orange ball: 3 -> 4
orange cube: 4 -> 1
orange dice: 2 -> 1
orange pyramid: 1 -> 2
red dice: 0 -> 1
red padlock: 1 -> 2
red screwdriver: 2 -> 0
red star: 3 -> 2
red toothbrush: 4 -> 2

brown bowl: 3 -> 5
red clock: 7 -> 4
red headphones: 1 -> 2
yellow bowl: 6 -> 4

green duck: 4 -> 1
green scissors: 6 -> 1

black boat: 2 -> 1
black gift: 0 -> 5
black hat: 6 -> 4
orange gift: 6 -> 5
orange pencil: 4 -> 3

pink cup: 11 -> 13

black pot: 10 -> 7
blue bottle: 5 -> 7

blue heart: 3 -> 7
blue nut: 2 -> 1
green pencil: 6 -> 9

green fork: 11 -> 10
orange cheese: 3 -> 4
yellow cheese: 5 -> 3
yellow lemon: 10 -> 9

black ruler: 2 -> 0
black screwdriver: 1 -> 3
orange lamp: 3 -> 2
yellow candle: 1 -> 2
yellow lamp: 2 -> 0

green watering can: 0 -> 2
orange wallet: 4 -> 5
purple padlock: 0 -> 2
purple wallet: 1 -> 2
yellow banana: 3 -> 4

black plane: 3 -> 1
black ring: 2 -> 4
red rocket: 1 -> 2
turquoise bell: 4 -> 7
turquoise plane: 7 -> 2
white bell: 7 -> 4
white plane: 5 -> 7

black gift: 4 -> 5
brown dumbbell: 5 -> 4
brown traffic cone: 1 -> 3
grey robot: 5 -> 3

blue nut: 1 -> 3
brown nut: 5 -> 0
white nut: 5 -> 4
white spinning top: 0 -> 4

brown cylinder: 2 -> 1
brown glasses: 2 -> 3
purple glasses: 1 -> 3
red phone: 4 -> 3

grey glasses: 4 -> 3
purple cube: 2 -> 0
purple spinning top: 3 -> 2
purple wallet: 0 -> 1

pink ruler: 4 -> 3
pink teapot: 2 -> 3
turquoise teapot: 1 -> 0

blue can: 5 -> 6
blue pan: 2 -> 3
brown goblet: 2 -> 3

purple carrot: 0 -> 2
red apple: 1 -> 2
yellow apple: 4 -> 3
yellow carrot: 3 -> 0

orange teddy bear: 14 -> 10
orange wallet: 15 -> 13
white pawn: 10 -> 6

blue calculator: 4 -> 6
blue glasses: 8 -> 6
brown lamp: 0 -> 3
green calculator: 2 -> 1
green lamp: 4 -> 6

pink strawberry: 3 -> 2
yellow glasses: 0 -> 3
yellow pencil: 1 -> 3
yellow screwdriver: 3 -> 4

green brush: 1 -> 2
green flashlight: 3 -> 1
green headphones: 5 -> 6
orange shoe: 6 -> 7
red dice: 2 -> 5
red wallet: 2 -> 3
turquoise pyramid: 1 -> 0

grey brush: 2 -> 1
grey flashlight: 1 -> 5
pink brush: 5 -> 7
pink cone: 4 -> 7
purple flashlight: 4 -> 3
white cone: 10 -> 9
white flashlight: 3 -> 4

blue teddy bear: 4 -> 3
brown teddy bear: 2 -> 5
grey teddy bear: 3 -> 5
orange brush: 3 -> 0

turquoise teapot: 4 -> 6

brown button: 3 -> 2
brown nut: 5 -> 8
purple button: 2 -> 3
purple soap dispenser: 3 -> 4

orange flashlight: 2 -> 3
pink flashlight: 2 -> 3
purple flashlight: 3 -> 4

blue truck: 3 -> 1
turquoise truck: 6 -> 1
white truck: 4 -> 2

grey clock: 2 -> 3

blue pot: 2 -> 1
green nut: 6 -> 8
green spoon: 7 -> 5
■ ■ ■ ■ ■ ■ ■
Assignment:
Of the lines above, extract only those from the line with "red wallet: 2 -> 3" to the line with "blue truck: 3 -> 1", both included, exactly as written.

Solution to the exercise:
red wallet: 2 -> 3
turquoise pyramid: 1 -> 0

grey brush: 2 -> 1
grey flashlight: 1 -> 5
pink brush: 5 -> 7
pink cone: 4 -> 7
purple flashlight: 4 -> 3
white cone: 10 -> 9
white flashlight: 3 -> 4

blue teddy bear: 4 -> 3
brown teddy bear: 2 -> 5
grey teddy bear: 3 -> 5
orange brush: 3 -> 0

turquoise teapot: 4 -> 6

brown button: 3 -> 2
brown nut: 5 -> 8
purple button: 2 -> 3
purple soap dispenser: 3 -> 4

orange flashlight: 2 -> 3
pink flashlight: 2 -> 3
purple flashlight: 3 -> 4

blue truck: 3 -> 1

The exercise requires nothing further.